■ Task prompt
Rewrite the data below as a numbered list, leaving out the blank lines.

■ Source material
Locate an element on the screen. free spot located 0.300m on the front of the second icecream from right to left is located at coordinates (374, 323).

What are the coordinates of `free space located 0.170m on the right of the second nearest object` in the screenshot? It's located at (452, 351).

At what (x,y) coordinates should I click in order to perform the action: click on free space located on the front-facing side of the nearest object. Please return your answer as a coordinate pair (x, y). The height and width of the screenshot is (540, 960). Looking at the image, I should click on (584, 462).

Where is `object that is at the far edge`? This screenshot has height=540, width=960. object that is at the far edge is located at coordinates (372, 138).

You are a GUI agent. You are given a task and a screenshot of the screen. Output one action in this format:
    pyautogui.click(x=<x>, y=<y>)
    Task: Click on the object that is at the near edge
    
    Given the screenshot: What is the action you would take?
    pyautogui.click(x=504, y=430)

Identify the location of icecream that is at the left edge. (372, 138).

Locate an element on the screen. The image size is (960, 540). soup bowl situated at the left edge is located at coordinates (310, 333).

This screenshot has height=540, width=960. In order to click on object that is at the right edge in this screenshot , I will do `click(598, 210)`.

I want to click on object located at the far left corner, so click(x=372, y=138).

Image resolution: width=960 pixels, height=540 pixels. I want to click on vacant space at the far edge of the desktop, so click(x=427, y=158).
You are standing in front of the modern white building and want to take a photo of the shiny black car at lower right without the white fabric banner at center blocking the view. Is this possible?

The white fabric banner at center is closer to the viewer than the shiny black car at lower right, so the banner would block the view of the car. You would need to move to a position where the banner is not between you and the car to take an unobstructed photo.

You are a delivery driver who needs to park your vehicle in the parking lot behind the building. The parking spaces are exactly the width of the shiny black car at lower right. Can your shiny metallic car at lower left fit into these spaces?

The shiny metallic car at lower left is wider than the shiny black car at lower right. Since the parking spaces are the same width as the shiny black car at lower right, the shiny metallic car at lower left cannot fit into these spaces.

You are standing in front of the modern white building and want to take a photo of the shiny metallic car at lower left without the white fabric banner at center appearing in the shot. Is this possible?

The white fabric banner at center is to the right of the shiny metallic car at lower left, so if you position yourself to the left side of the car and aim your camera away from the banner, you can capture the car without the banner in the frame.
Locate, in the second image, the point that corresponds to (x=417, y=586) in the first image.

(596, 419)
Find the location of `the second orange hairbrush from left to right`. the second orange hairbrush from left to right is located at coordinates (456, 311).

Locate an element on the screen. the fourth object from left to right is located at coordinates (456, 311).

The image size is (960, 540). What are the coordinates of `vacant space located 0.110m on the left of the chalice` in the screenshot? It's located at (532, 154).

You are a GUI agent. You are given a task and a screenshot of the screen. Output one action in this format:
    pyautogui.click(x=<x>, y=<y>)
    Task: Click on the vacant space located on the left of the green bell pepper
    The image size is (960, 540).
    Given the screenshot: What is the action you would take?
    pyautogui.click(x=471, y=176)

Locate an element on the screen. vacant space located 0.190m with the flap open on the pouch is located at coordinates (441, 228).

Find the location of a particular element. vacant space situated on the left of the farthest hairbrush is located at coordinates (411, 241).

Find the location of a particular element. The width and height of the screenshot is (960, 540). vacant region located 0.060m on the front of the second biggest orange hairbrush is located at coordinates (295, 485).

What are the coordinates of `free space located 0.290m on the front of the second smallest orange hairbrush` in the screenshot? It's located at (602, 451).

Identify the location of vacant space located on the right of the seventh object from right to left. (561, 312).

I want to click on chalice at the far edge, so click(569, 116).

■ Response
1. Locate an element on the screen. free spot located 0.300m on the front of the second icecream from right to left is located at coordinates (374, 323).
2. What are the coordinates of `free space located 0.170m on the right of the second nearest object` in the screenshot? It's located at (452, 351).
3. At what (x,y) coordinates should I click in order to perform the action: click on free space located on the front-facing side of the nearest object. Please return your answer as a coordinate pair (x, y). The height and width of the screenshot is (540, 960). Looking at the image, I should click on (584, 462).
4. Where is `object that is at the far edge`? This screenshot has height=540, width=960. object that is at the far edge is located at coordinates (372, 138).
5. You are a GUI agent. You are given a task and a screenshot of the screen. Output one action in this format:
6.     pyautogui.click(x=<x>, y=<y>)
7.     Task: Click on the object that is at the near edge
8.     Given the screenshot: What is the action you would take?
9.     pyautogui.click(x=504, y=430)
10. Identify the location of icecream that is at the left edge. (372, 138).
11. Locate an element on the screen. The image size is (960, 540). soup bowl situated at the left edge is located at coordinates (310, 333).
12. This screenshot has height=540, width=960. In order to click on object that is at the right edge in this screenshot , I will do `click(598, 210)`.
13. I want to click on object located at the far left corner, so click(x=372, y=138).
14. Image resolution: width=960 pixels, height=540 pixels. I want to click on vacant space at the far edge of the desktop, so click(x=427, y=158).
15. You are standing in front of the modern white building and want to take a photo of the shiny black car at lower right without the white fabric banner at center blocking the view. Is this possible?
16. The white fabric banner at center is closer to the viewer than the shiny black car at lower right, so the banner would block the view of the car. You would need to move to a position where the banner is not between you and the car to take an unobstructed photo.
17. You are a delivery driver who needs to park your vehicle in the parking lot behind the building. The parking spaces are exactly the width of the shiny black car at lower right. Can your shiny metallic car at lower left fit into these spaces?
18. The shiny metallic car at lower left is wider than the shiny black car at lower right. Since the parking spaces are the same width as the shiny black car at lower right, the shiny metallic car at lower left cannot fit into these spaces.
19. You are standing in front of the modern white building and want to take a photo of the shiny metallic car at lower left without the white fabric banner at center appearing in the shot. Is this possible?
20. The white fabric banner at center is to the right of the shiny metallic car at lower left, so if you position yourself to the left side of the car and aim your camera away from the banner, you can capture the car without the banner in the frame.
21. Locate, in the second image, the point that corresponds to (x=417, y=586) in the first image.
22. (596, 419)
23. Find the location of `the second orange hairbrush from left to right`. the second orange hairbrush from left to right is located at coordinates (456, 311).
24. Locate an element on the screen. the fourth object from left to right is located at coordinates (456, 311).
25. The image size is (960, 540). What are the coordinates of `vacant space located 0.110m on the left of the chalice` in the screenshot? It's located at (532, 154).
26. You are a GUI agent. You are given a task and a screenshot of the screen. Output one action in this format:
27.     pyautogui.click(x=<x>, y=<y>)
28.     Task: Click on the vacant space located on the left of the green bell pepper
29.     The image size is (960, 540).
30.     Given the screenshot: What is the action you would take?
31.     pyautogui.click(x=471, y=176)
32. Locate an element on the screen. vacant space located 0.190m with the flap open on the pouch is located at coordinates (441, 228).
33. Find the location of a particular element. vacant space situated on the left of the farthest hairbrush is located at coordinates (411, 241).
34. Find the location of a particular element. The width and height of the screenshot is (960, 540). vacant region located 0.060m on the front of the second biggest orange hairbrush is located at coordinates (295, 485).
35. What are the coordinates of `free space located 0.290m on the front of the second smallest orange hairbrush` in the screenshot? It's located at (602, 451).
36. Identify the location of vacant space located on the right of the seventh object from right to left. (561, 312).
37. I want to click on chalice at the far edge, so click(569, 116).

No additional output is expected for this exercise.